• **Prompt**:
Restate the data below, keeping every line the same.

Stored items from a collection
"""

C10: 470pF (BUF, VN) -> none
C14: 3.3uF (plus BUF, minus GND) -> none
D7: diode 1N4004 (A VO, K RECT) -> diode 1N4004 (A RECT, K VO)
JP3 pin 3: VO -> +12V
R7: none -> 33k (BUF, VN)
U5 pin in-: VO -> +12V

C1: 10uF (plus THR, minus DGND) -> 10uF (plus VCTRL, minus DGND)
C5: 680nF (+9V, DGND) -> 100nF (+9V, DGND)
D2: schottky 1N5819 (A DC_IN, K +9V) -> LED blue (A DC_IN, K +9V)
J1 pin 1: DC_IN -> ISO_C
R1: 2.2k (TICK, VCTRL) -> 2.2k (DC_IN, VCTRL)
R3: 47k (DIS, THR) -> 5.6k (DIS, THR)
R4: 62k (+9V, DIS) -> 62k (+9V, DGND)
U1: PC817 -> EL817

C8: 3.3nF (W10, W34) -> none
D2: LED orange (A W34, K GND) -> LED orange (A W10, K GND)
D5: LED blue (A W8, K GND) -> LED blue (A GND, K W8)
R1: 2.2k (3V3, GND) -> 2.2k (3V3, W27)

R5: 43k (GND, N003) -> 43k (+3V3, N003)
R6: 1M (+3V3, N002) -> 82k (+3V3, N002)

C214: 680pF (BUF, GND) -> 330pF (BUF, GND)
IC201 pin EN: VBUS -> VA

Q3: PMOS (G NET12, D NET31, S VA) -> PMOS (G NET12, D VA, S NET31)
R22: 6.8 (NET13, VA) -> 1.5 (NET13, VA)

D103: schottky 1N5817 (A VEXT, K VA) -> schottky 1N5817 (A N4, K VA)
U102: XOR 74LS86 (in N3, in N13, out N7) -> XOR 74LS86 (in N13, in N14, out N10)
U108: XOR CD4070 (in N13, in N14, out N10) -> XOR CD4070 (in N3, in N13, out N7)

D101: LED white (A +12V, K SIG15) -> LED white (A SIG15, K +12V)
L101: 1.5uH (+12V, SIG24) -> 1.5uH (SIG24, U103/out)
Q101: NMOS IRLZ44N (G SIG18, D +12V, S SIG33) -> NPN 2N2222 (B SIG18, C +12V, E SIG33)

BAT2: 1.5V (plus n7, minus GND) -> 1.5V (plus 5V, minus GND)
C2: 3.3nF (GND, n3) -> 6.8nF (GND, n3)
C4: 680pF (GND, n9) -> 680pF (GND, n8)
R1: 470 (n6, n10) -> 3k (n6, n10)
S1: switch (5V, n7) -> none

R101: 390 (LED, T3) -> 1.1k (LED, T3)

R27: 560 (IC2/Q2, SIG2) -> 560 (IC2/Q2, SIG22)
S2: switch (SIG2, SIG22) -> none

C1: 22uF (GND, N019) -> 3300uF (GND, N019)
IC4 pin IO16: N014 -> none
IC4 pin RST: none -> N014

"""

• **Solved problem**:
C10: 470pF (BUF, VN) -> none
C14: 3.3uF (plus BUF, minus GND) -> none
D7: diode 1N4004 (A VO, K RECT) -> diode 1N4004 (A RECT, K VO)
JP3 pin 3: VO -> +12V
R7: none -> 33k (BUF, VN)
U5 pin in-: VO -> +12V

C1: 10uF (plus THR, minus DGND) -> 10uF (plus VCTRL, minus DGND)
C5: 680nF (+9V, DGND) -> 100nF (+9V, DGND)
D2: schottky 1N5819 (A DC_IN, K +9V) -> LED blue (A DC_IN, K +9V)
J1 pin 1: DC_IN -> ISO_C
R1: 2.2k (TICK, VCTRL) -> 2.2k (DC_IN, VCTRL)
R3: 47k (DIS, THR) -> 5.6k (DIS, THR)
R4: 62k (+9V, DIS) -> 62k (+9V, DGND)
U1: PC817 -> EL817

C8: 3.3nF (W10, W34) -> none
D2: LED orange (A W34, K GND) -> LED orange (A W10, K GND)
D5: LED blue (A W8, K GND) -> LED blue (A GND, K W8)
R1: 2.2k (3V3, GND) -> 2.2k (3V3, W27)

R5: 43k (GND, N003) -> 43k (+3V3, N003)
R6: 1M (+3V3, N002) -> 82k (+3V3, N002)

C214: 680pF (BUF, GND) -> 330pF (BUF, GND)
IC201 pin EN: VBUS -> VA

Q3: PMOS (G NET12, D NET31, S VA) -> PMOS (G NET12, D VA, S NET31)
R22: 6.8 (NET13, VA) -> 1.5 (NET13, VA)

D103: schottky 1N5817 (A VEXT, K VA) -> schottky 1N5817 (A N4, K VA)
U102: XOR 74LS86 (in N3, in N13, out N7) -> XOR 74LS86 (in N13, in N14, out N10)
U108: XOR CD4070 (in N13, in N14, out N10) -> XOR CD4070 (in N3, in N13, out N7)

D101: LED white (A +12V, K SIG15) -> LED white (A SIG15, K +12V)
L101: 1.5uH (+12V, SIG24) -> 1.5uH (SIG24, U103/out)
Q101: NMOS IRLZ44N (G SIG18, D +12V, S SIG33) -> NPN 2N2222 (B SIG18, C +12V, E SIG33)

BAT2: 1.5V (plus n7, minus GND) -> 1.5V (plus 5V, minus GND)
C2: 3.3nF (GND, n3) -> 6.8nF (GND, n3)
C4: 680pF (GND, n9) -> 680pF (GND, n8)
R1: 470 (n6, n10) -> 3k (n6, n10)
S1: switch (5V, n7) -> none

R101: 390 (LED, T3) -> 1.1k (LED, T3)

R27: 560 (IC2/Q2, SIG2) -> 560 (IC2/Q2, SIG22)
S2: switch (SIG2, SIG22) -> none

C1: 22uF (GND, N019) -> 3300uF (GND, N019)
IC4 pin IO16: N014 -> none
IC4 pin RST: none -> N014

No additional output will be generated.